◆ Data for this task:

+===+

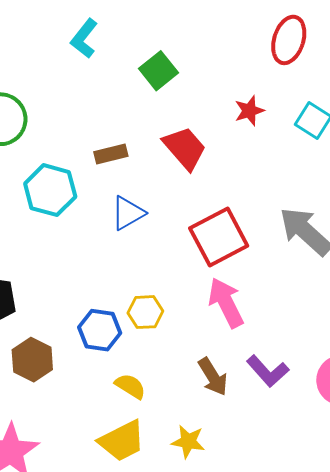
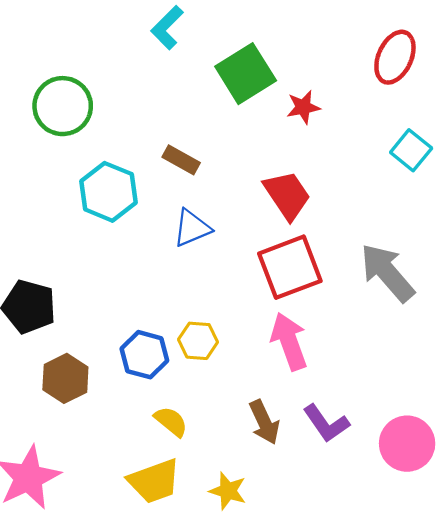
green square: (158, 71) -> (246, 74), size x1.4
red star: (249, 111) -> (303, 107), moved
red trapezoid: (185, 148) -> (287, 195), moved
brown rectangle: (111, 154) -> (181, 160), turned 36

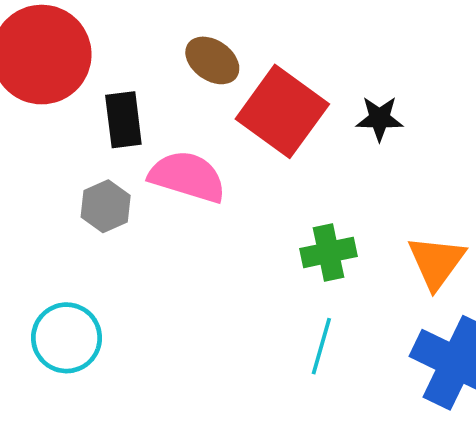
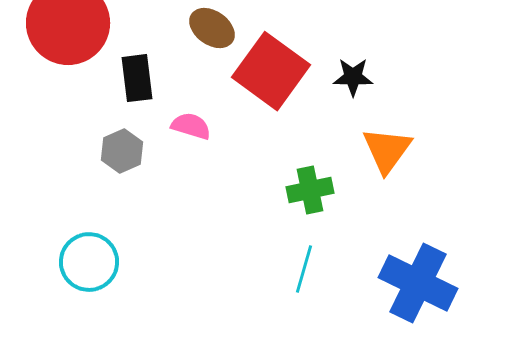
pink semicircle: (187, 177) -> (191, 126), size x0.6
orange triangle: (436, 262) -> (387, 150), moved

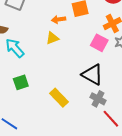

+===+

◆ Action item: Everything in the records is to be repeated verbatim except the pictures.

◆ Exercise response:
green square: (158, 71) -> (246, 74), size x1.4
red star: (249, 111) -> (303, 107), moved
red trapezoid: (185, 148) -> (287, 195), moved
brown rectangle: (111, 154) -> (181, 160), turned 36

pink semicircle: (187, 177) -> (191, 126), size x0.6
orange triangle: (436, 262) -> (387, 150), moved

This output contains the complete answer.